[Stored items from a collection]
------------

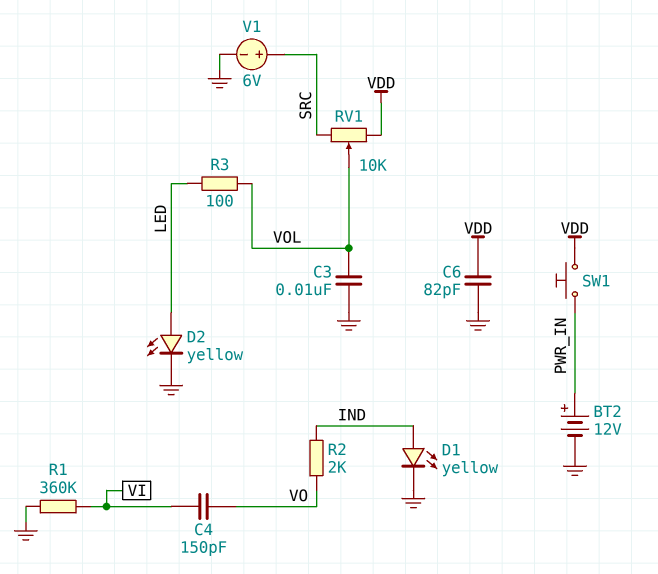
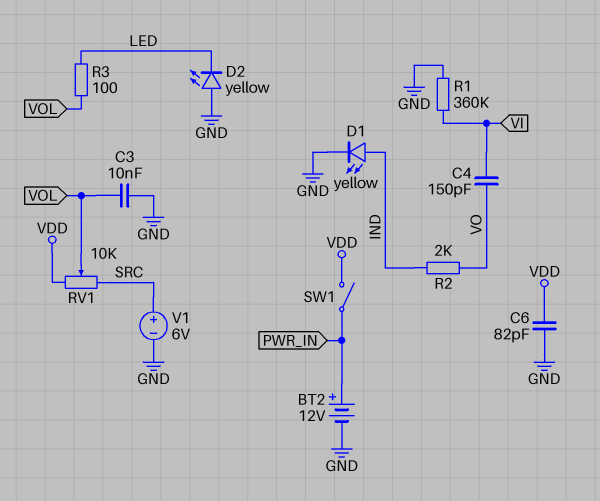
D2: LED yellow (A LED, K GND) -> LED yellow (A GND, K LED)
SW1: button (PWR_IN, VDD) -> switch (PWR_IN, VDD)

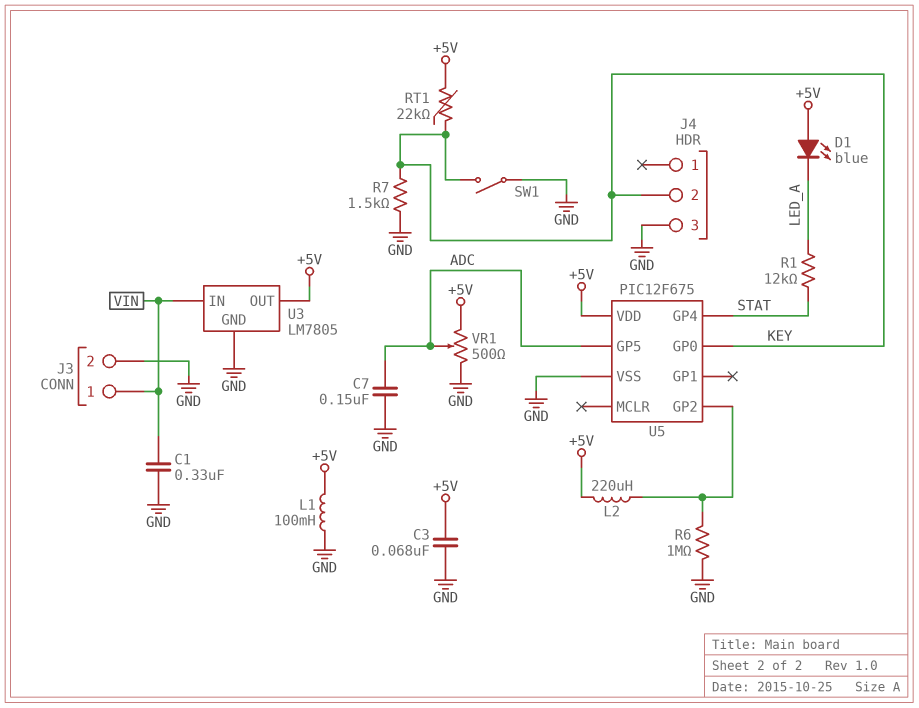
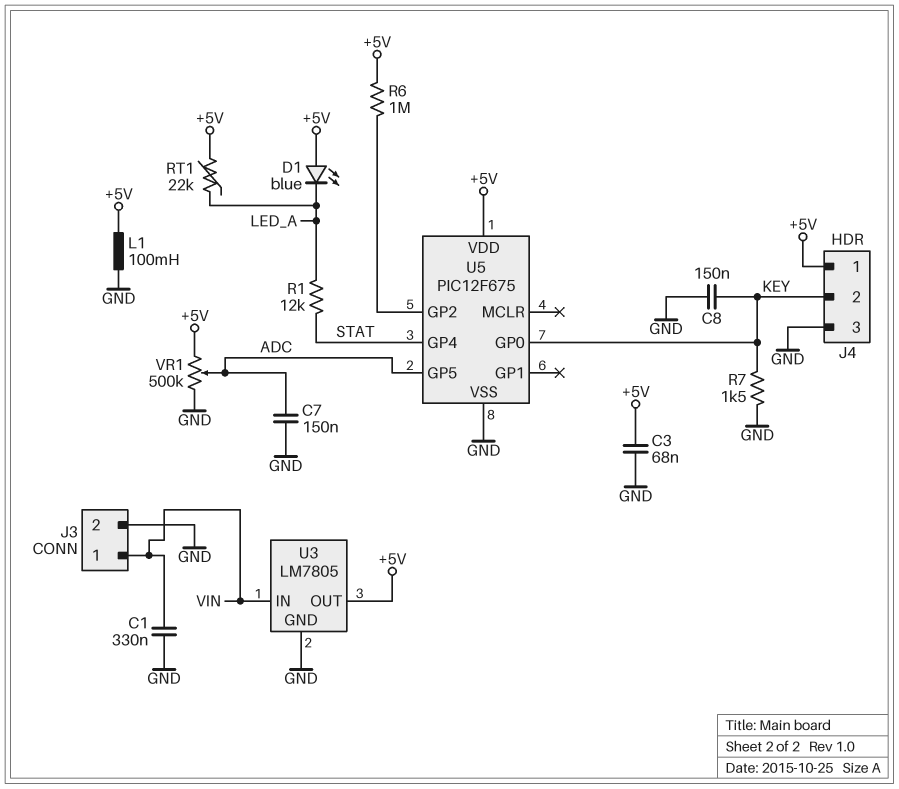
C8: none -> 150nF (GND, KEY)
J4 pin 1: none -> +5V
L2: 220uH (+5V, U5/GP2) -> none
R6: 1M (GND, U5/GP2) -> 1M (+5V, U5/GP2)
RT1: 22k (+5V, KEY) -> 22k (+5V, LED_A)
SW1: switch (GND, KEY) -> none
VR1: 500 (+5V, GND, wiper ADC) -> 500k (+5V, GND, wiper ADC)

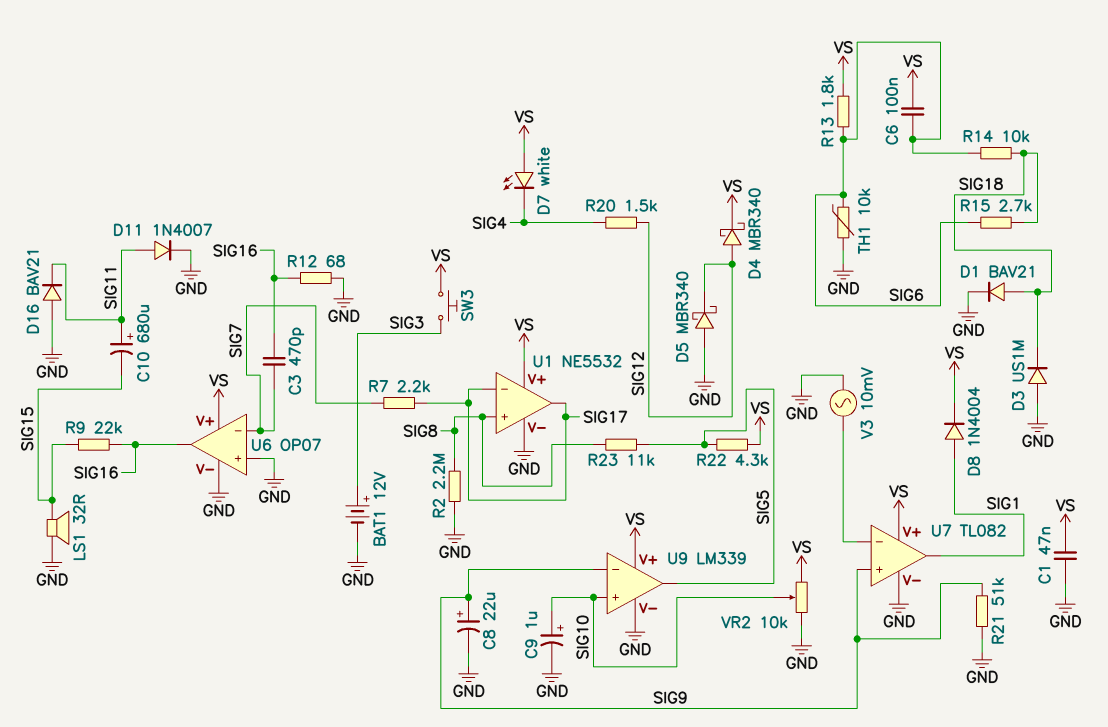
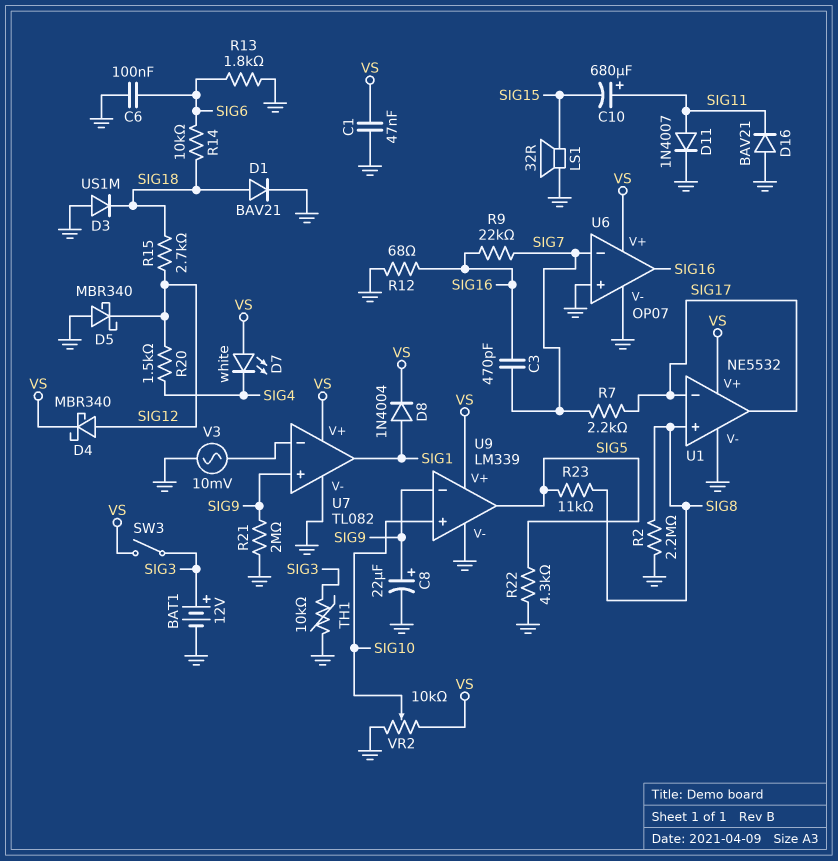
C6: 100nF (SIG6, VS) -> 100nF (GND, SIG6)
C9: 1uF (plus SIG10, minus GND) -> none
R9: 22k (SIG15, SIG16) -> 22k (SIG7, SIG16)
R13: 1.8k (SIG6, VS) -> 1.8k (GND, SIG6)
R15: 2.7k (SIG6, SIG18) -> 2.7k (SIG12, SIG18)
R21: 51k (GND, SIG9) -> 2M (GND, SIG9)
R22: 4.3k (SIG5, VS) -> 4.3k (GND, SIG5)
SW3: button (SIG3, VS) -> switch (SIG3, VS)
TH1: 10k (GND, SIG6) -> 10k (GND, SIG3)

------------

◆ Problem requirements
Your answer must be an exact copy of the records, without the pictures.

◆ Result
D2: LED yellow (A LED, K GND) -> LED yellow (A GND, K LED)
SW1: button (PWR_IN, VDD) -> switch (PWR_IN, VDD)

C8: none -> 150nF (GND, KEY)
J4 pin 1: none -> +5V
L2: 220uH (+5V, U5/GP2) -> none
R6: 1M (GND, U5/GP2) -> 1M (+5V, U5/GP2)
RT1: 22k (+5V, KEY) -> 22k (+5V, LED_A)
SW1: switch (GND, KEY) -> none
VR1: 500 (+5V, GND, wiper ADC) -> 500k (+5V, GND, wiper ADC)

C6: 100nF (SIG6, VS) -> 100nF (GND, SIG6)
C9: 1uF (plus SIG10, minus GND) -> none
R9: 22k (SIG15, SIG16) -> 22k (SIG7, SIG16)
R13: 1.8k (SIG6, VS) -> 1.8k (GND, SIG6)
R15: 2.7k (SIG6, SIG18) -> 2.7k (SIG12, SIG18)
R21: 51k (GND, SIG9) -> 2M (GND, SIG9)
R22: 4.3k (SIG5, VS) -> 4.3k (GND, SIG5)
SW3: button (SIG3, VS) -> switch (SIG3, VS)
TH1: 10k (GND, SIG6) -> 10k (GND, SIG3)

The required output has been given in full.